WORK TASK →
Below are the entries. Transcribe exactly the lines from the one with "camera: 130 degrees left, 5 degrees up" through the one with "blue pyramid [568,387,652,468] -> none", ends included, and leave out all others.

DATA UNDER STUDY →
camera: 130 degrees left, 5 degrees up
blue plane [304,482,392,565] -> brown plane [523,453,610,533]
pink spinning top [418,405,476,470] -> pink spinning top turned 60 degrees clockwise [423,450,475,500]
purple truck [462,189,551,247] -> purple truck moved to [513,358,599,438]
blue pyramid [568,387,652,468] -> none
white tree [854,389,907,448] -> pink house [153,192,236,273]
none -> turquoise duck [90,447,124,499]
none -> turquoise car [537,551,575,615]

* * *

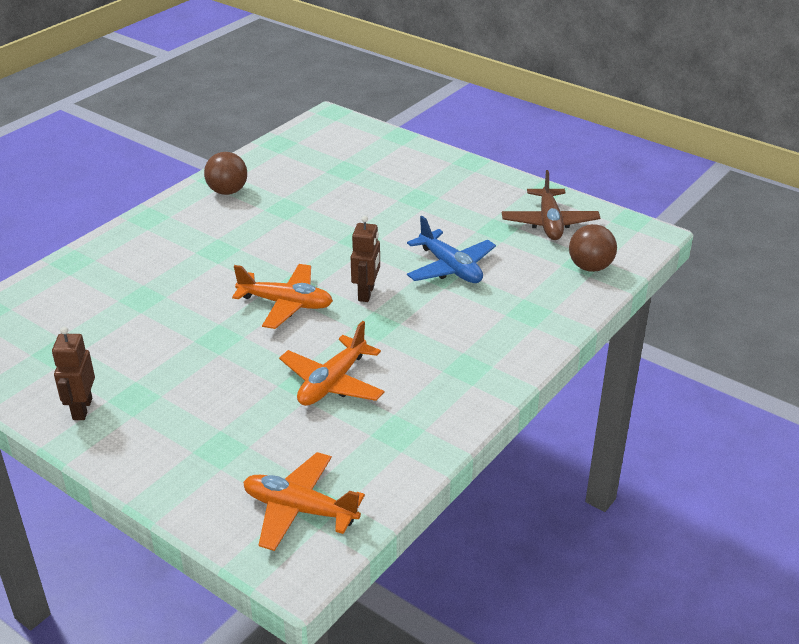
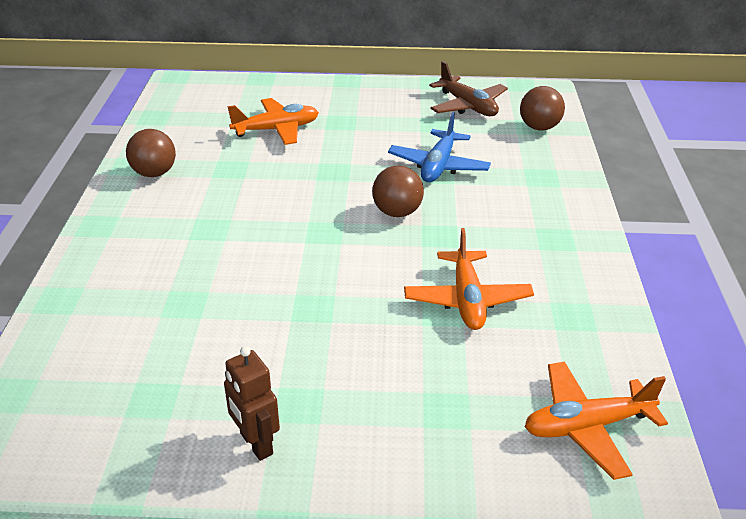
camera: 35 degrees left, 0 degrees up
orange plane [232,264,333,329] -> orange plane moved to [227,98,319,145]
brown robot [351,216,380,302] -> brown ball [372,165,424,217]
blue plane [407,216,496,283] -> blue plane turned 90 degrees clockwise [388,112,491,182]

...

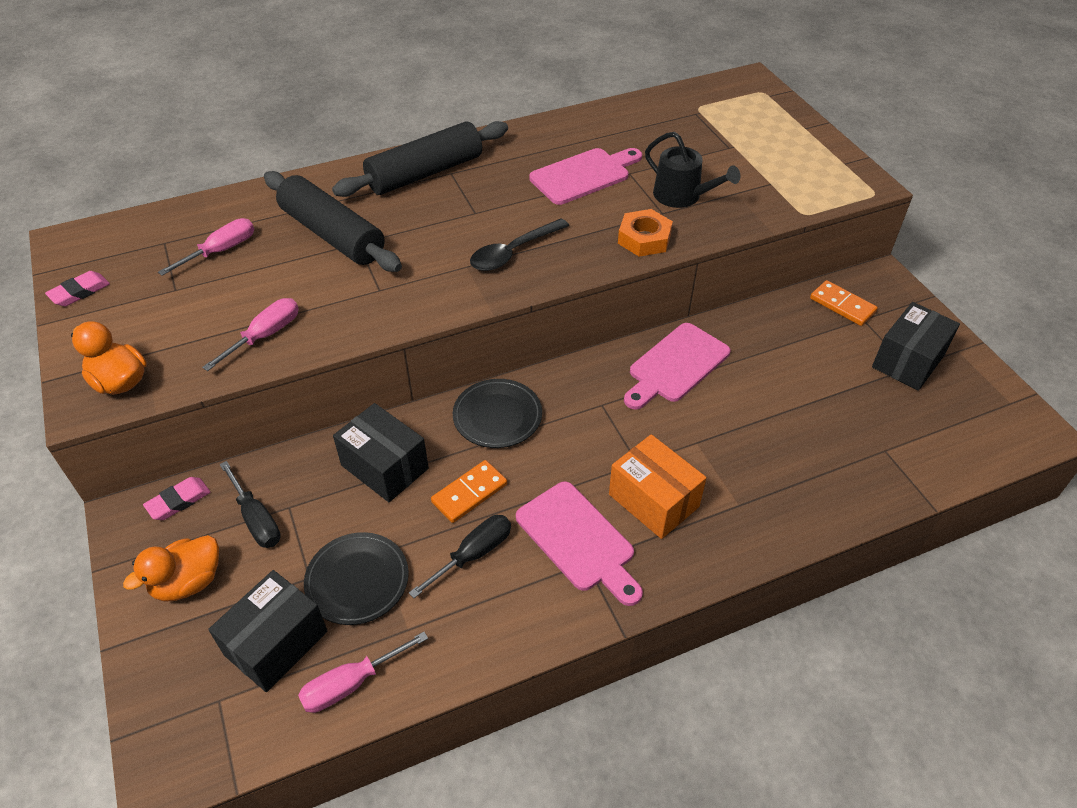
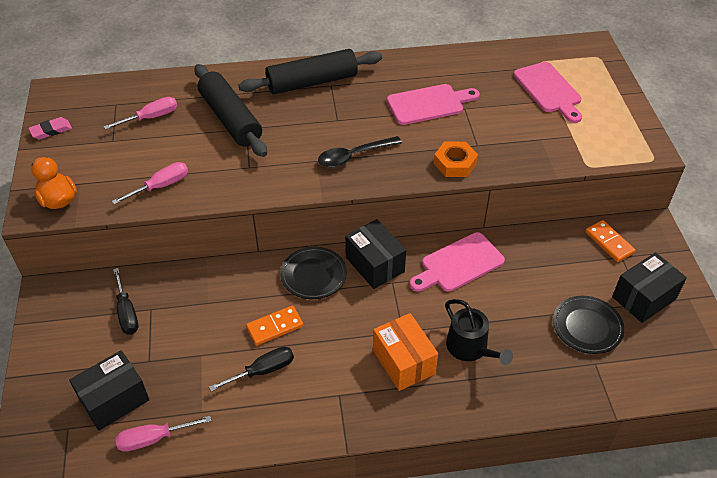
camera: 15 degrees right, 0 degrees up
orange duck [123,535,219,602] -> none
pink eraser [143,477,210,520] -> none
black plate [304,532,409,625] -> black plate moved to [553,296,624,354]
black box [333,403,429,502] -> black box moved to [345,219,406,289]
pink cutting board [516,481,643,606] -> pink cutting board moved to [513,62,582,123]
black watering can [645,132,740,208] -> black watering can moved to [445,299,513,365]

RESPONSE AREA →
camera: 130 degrees left, 5 degrees up
blue plane [304,482,392,565] -> brown plane [523,453,610,533]
pink spinning top [418,405,476,470] -> pink spinning top turned 60 degrees clockwise [423,450,475,500]
purple truck [462,189,551,247] -> purple truck moved to [513,358,599,438]
blue pyramid [568,387,652,468] -> none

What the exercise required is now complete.